**YOUR OBJECTIVE**:
The records below need retyping in full; give them again exactly.

************

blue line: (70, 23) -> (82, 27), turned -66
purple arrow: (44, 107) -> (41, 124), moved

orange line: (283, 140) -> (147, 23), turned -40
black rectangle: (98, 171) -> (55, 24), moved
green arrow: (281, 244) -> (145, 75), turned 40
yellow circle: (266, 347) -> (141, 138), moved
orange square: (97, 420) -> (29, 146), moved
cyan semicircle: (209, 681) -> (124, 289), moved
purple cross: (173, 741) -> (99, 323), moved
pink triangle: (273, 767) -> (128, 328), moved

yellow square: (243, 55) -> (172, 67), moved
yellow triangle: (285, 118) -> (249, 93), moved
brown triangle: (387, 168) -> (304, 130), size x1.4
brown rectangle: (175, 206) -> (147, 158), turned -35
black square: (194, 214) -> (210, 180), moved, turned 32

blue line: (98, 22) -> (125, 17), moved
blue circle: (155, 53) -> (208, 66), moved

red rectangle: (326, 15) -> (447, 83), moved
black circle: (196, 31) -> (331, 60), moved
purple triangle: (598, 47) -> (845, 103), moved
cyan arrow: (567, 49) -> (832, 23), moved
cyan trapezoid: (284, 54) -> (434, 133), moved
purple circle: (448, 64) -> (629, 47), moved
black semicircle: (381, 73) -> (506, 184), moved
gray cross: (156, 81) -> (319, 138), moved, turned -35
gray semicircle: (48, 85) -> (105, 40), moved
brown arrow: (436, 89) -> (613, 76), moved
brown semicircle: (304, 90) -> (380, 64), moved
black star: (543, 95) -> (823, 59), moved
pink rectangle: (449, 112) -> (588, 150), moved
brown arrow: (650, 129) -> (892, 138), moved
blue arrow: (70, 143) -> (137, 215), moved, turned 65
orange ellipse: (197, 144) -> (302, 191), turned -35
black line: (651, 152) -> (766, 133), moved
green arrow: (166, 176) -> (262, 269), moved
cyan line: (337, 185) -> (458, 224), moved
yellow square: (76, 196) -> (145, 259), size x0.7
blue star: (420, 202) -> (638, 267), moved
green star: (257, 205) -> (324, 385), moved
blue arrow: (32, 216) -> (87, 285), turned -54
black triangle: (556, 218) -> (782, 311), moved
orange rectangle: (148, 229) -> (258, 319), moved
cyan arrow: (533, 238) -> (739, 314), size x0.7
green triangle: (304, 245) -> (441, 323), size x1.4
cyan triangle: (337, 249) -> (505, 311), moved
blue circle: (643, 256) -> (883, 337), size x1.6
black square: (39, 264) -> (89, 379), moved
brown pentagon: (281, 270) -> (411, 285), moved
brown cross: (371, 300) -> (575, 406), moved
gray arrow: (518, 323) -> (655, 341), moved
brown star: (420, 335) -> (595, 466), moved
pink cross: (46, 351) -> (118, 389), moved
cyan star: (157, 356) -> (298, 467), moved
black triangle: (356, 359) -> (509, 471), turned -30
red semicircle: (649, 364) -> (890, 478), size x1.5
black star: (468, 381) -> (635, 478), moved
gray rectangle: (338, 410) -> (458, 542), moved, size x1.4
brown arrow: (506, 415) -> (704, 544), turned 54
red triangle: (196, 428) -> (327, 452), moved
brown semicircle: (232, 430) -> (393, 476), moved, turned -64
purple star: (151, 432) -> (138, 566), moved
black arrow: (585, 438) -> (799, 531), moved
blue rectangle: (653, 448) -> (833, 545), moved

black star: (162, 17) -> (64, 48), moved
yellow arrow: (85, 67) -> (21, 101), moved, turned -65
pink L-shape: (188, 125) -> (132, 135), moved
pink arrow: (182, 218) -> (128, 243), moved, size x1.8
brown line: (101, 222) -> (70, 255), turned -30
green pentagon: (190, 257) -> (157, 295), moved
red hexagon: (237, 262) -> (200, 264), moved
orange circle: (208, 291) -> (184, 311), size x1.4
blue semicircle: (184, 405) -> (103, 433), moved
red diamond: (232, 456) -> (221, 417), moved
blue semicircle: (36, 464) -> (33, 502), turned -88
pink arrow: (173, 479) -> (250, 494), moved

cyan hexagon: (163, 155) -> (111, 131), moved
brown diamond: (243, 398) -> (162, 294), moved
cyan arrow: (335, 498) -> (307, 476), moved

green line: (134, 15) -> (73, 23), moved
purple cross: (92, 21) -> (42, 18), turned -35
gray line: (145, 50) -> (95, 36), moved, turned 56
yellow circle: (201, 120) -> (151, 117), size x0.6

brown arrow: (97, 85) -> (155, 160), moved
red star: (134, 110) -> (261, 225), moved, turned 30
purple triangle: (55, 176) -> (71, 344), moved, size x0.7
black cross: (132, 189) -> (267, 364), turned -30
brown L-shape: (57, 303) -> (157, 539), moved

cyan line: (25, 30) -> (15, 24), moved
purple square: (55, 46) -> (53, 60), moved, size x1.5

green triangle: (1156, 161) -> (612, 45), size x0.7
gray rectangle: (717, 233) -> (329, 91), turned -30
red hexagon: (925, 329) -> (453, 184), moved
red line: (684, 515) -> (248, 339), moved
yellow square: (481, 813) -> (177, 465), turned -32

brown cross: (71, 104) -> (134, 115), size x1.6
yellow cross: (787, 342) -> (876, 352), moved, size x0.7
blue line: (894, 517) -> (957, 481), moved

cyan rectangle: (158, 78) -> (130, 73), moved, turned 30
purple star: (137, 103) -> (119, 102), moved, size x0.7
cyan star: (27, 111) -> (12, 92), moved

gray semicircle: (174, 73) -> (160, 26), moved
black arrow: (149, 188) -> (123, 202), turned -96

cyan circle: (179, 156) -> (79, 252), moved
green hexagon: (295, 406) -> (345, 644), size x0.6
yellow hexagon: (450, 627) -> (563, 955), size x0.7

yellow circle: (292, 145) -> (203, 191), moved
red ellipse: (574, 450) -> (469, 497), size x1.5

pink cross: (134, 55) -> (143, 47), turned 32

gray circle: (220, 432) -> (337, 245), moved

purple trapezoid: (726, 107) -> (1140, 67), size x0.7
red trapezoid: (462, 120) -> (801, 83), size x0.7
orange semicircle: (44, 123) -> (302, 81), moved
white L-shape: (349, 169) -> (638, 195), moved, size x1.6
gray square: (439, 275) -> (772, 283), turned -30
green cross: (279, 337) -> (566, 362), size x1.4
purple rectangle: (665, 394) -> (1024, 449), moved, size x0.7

************

**PROBLEM SOLUTION**:
blue line: (70, 23) -> (82, 27), turned -66
purple arrow: (44, 107) -> (41, 124), moved

orange line: (283, 140) -> (147, 23), turned -40
black rectangle: (98, 171) -> (55, 24), moved
green arrow: (281, 244) -> (145, 75), turned 40
yellow circle: (266, 347) -> (141, 138), moved
orange square: (97, 420) -> (29, 146), moved
cyan semicircle: (209, 681) -> (124, 289), moved
purple cross: (173, 741) -> (99, 323), moved
pink triangle: (273, 767) -> (128, 328), moved

yellow square: (243, 55) -> (172, 67), moved
yellow triangle: (285, 118) -> (249, 93), moved
brown triangle: (387, 168) -> (304, 130), size x1.4
brown rectangle: (175, 206) -> (147, 158), turned -35
black square: (194, 214) -> (210, 180), moved, turned 32

blue line: (98, 22) -> (125, 17), moved
blue circle: (155, 53) -> (208, 66), moved

red rectangle: (326, 15) -> (447, 83), moved
black circle: (196, 31) -> (331, 60), moved
purple triangle: (598, 47) -> (845, 103), moved
cyan arrow: (567, 49) -> (832, 23), moved
cyan trapezoid: (284, 54) -> (434, 133), moved
purple circle: (448, 64) -> (629, 47), moved
black semicircle: (381, 73) -> (506, 184), moved
gray cross: (156, 81) -> (319, 138), moved, turned -35
gray semicircle: (48, 85) -> (105, 40), moved
brown arrow: (436, 89) -> (613, 76), moved
brown semicircle: (304, 90) -> (380, 64), moved
black star: (543, 95) -> (823, 59), moved
pink rectangle: (449, 112) -> (588, 150), moved
brown arrow: (650, 129) -> (892, 138), moved
blue arrow: (70, 143) -> (137, 215), moved, turned 65
orange ellipse: (197, 144) -> (302, 191), turned -35
black line: (651, 152) -> (766, 133), moved
green arrow: (166, 176) -> (262, 269), moved
cyan line: (337, 185) -> (458, 224), moved
yellow square: (76, 196) -> (145, 259), size x0.7
blue star: (420, 202) -> (638, 267), moved
green star: (257, 205) -> (324, 385), moved
blue arrow: (32, 216) -> (87, 285), turned -54
black triangle: (556, 218) -> (782, 311), moved
orange rectangle: (148, 229) -> (258, 319), moved
cyan arrow: (533, 238) -> (739, 314), size x0.7
green triangle: (304, 245) -> (441, 323), size x1.4
cyan triangle: (337, 249) -> (505, 311), moved
blue circle: (643, 256) -> (883, 337), size x1.6
black square: (39, 264) -> (89, 379), moved
brown pentagon: (281, 270) -> (411, 285), moved
brown cross: (371, 300) -> (575, 406), moved
gray arrow: (518, 323) -> (655, 341), moved
brown star: (420, 335) -> (595, 466), moved
pink cross: (46, 351) -> (118, 389), moved
cyan star: (157, 356) -> (298, 467), moved
black triangle: (356, 359) -> (509, 471), turned -30
red semicircle: (649, 364) -> (890, 478), size x1.5
black star: (468, 381) -> (635, 478), moved
gray rectangle: (338, 410) -> (458, 542), moved, size x1.4
brown arrow: (506, 415) -> (704, 544), turned 54
red triangle: (196, 428) -> (327, 452), moved
brown semicircle: (232, 430) -> (393, 476), moved, turned -64
purple star: (151, 432) -> (138, 566), moved
black arrow: (585, 438) -> (799, 531), moved
blue rectangle: (653, 448) -> (833, 545), moved

black star: (162, 17) -> (64, 48), moved
yellow arrow: (85, 67) -> (21, 101), moved, turned -65
pink L-shape: (188, 125) -> (132, 135), moved
pink arrow: (182, 218) -> (128, 243), moved, size x1.8
brown line: (101, 222) -> (70, 255), turned -30
green pentagon: (190, 257) -> (157, 295), moved
red hexagon: (237, 262) -> (200, 264), moved
orange circle: (208, 291) -> (184, 311), size x1.4
blue semicircle: (184, 405) -> (103, 433), moved
red diamond: (232, 456) -> (221, 417), moved
blue semicircle: (36, 464) -> (33, 502), turned -88
pink arrow: (173, 479) -> (250, 494), moved

cyan hexagon: (163, 155) -> (111, 131), moved
brown diamond: (243, 398) -> (162, 294), moved
cyan arrow: (335, 498) -> (307, 476), moved

green line: (134, 15) -> (73, 23), moved
purple cross: (92, 21) -> (42, 18), turned -35
gray line: (145, 50) -> (95, 36), moved, turned 56
yellow circle: (201, 120) -> (151, 117), size x0.6

brown arrow: (97, 85) -> (155, 160), moved
red star: (134, 110) -> (261, 225), moved, turned 30
purple triangle: (55, 176) -> (71, 344), moved, size x0.7
black cross: (132, 189) -> (267, 364), turned -30
brown L-shape: (57, 303) -> (157, 539), moved

cyan line: (25, 30) -> (15, 24), moved
purple square: (55, 46) -> (53, 60), moved, size x1.5

green triangle: (1156, 161) -> (612, 45), size x0.7
gray rectangle: (717, 233) -> (329, 91), turned -30
red hexagon: (925, 329) -> (453, 184), moved
red line: (684, 515) -> (248, 339), moved
yellow square: (481, 813) -> (177, 465), turned -32

brown cross: (71, 104) -> (134, 115), size x1.6
yellow cross: (787, 342) -> (876, 352), moved, size x0.7
blue line: (894, 517) -> (957, 481), moved

cyan rectangle: (158, 78) -> (130, 73), moved, turned 30
purple star: (137, 103) -> (119, 102), moved, size x0.7
cyan star: (27, 111) -> (12, 92), moved

gray semicircle: (174, 73) -> (160, 26), moved
black arrow: (149, 188) -> (123, 202), turned -96

cyan circle: (179, 156) -> (79, 252), moved
green hexagon: (295, 406) -> (345, 644), size x0.6
yellow hexagon: (450, 627) -> (563, 955), size x0.7

yellow circle: (292, 145) -> (203, 191), moved
red ellipse: (574, 450) -> (469, 497), size x1.5

pink cross: (134, 55) -> (143, 47), turned 32

gray circle: (220, 432) -> (337, 245), moved

purple trapezoid: (726, 107) -> (1140, 67), size x0.7
red trapezoid: (462, 120) -> (801, 83), size x0.7
orange semicircle: (44, 123) -> (302, 81), moved
white L-shape: (349, 169) -> (638, 195), moved, size x1.6
gray square: (439, 275) -> (772, 283), turned -30
green cross: (279, 337) -> (566, 362), size x1.4
purple rectangle: (665, 394) -> (1024, 449), moved, size x0.7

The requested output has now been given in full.